[What to do]
Could every line below be transcribed exactly, with the pictures dropped?

··· Given data

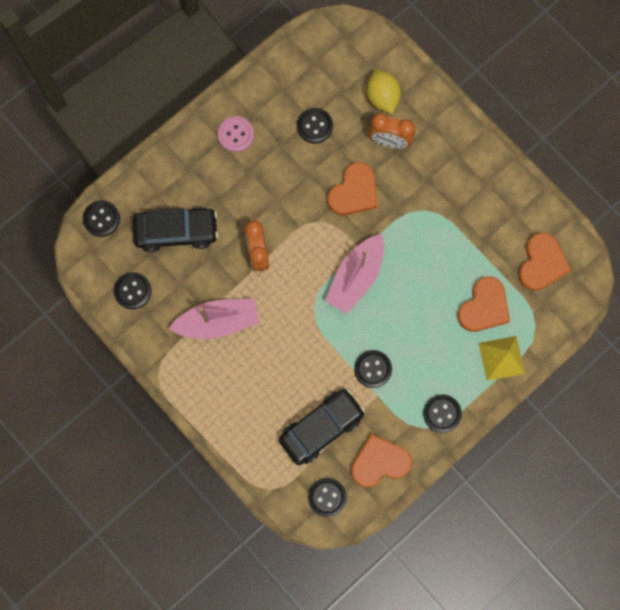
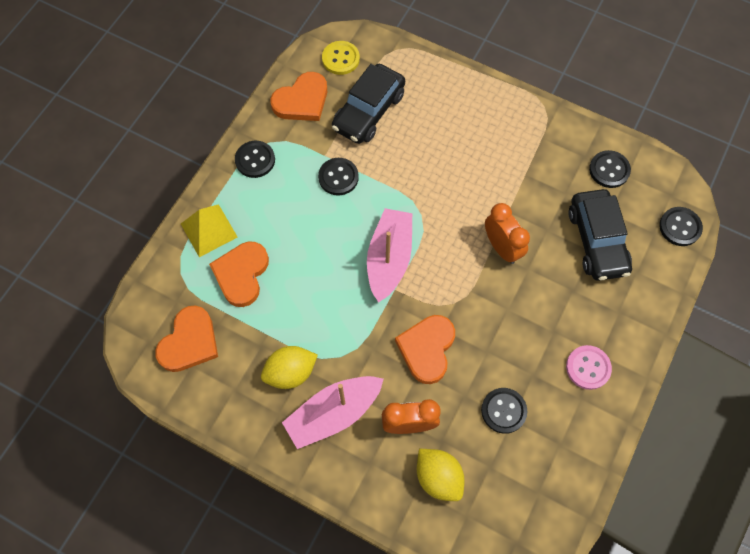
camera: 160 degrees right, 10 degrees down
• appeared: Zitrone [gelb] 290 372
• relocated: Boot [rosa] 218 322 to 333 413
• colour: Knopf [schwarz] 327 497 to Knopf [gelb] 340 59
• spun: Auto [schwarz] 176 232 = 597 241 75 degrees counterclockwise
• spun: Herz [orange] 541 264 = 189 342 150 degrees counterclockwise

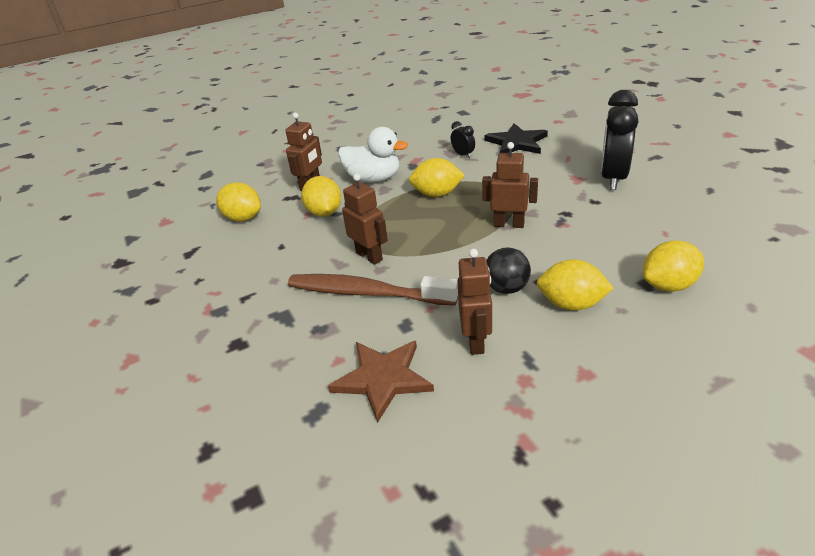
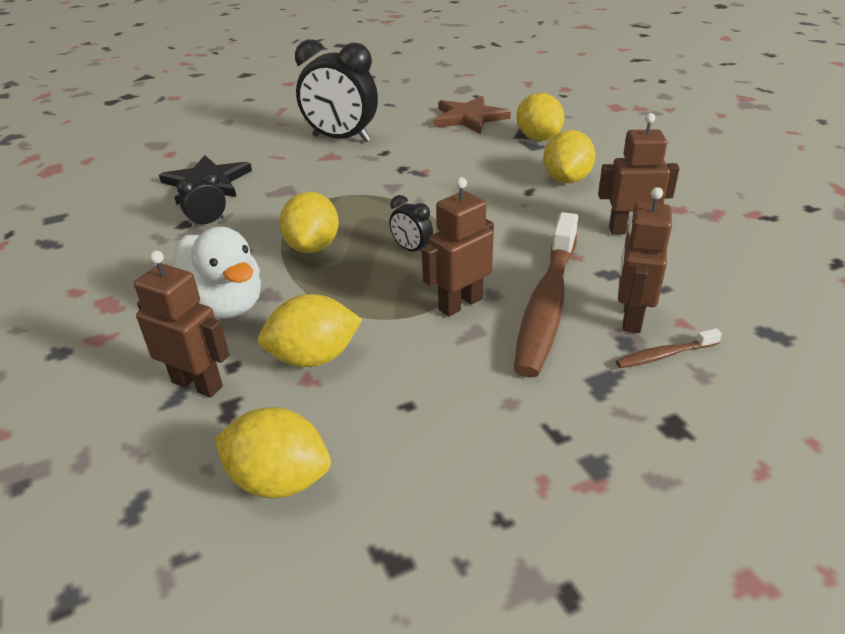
camera: 90 degrees left, 0 degrees up
• missing: Ball [schwarz] 506 288
• appeared: Wecker [schwarz] 412 249
• appeared: Zahnbürste [braun] 664 355
• relocated: Stern [braun] 383 379 to 469 118
• relocated: Roboter [braun] 509 224 to 631 318
• spun: Zitrone [gelb] 243 218 = 279 480 75 degrees clockwise
• spun: Ente [weiß] 373 179 = 224 306 120 degrees clockwise

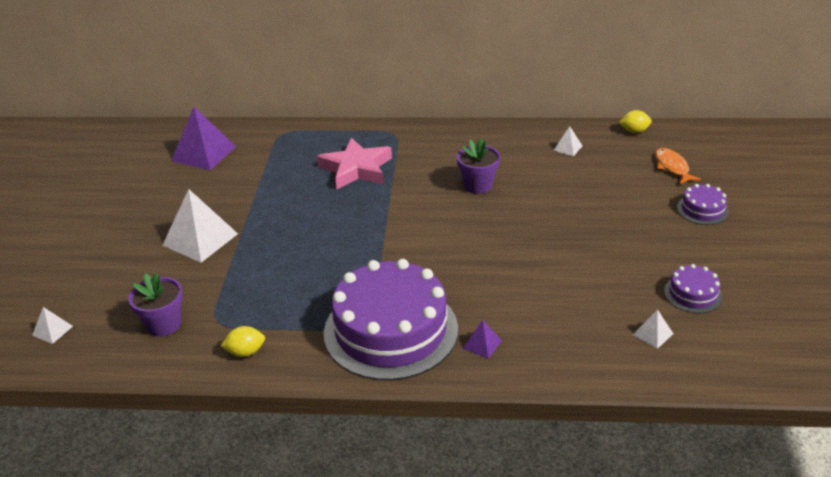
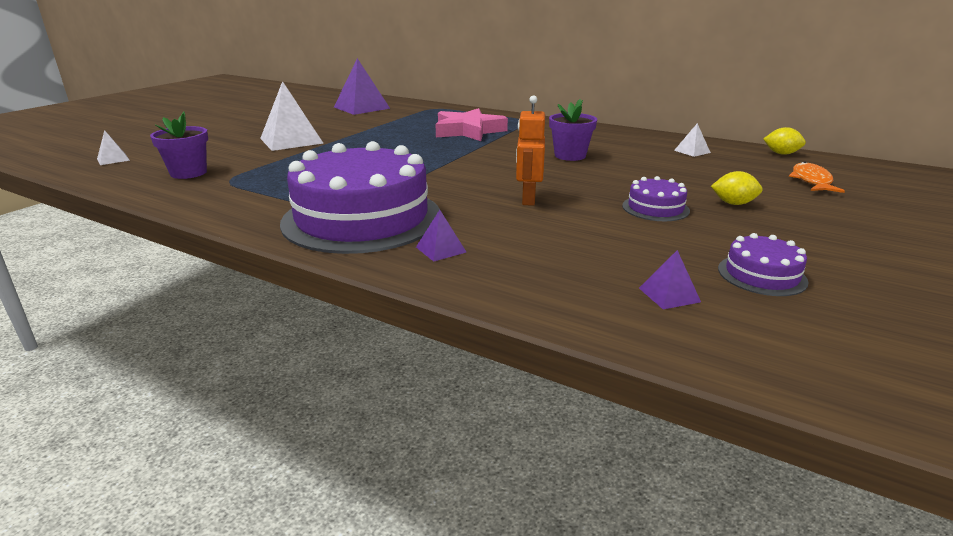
camera: 25 degrees right, 10 degrees down
• appeared: Roboter [orange] 528 199
• relocated: Zitrone [gelb] 245 352 to 733 203
• relocated: Kuchen [lila] 702 210 to 655 208
• colour: Pyramide [weiß] 653 334 to Pyramide [lila] 669 295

······

[Answer to this problem]
camera: 160 degrees right, 10 degrees down
• appeared: Zitrone [gelb] 290 372
• relocated: Boot [rosa] 218 322 to 333 413
• colour: Knopf [schwarz] 327 497 to Knopf [gelb] 340 59
• spun: Auto [schwarz] 176 232 = 597 241 75 degrees counterclockwise
• spun: Herz [orange] 541 264 = 189 342 150 degrees counterclockwise

camera: 90 degrees left, 0 degrees up
• missing: Ball [schwarz] 506 288
• appeared: Wecker [schwarz] 412 249
• appeared: Zahnbürste [braun] 664 355
• relocated: Stern [braun] 383 379 to 469 118
• relocated: Roboter [braun] 509 224 to 631 318
• spun: Zitrone [gelb] 243 218 = 279 480 75 degrees clockwise
• spun: Ente [weiß] 373 179 = 224 306 120 degrees clockwise

camera: 25 degrees right, 10 degrees down
• appeared: Roboter [orange] 528 199
• relocated: Zitrone [gelb] 245 352 to 733 203
• relocated: Kuchen [lila] 702 210 to 655 208
• colour: Pyramide [weiß] 653 334 to Pyramide [lila] 669 295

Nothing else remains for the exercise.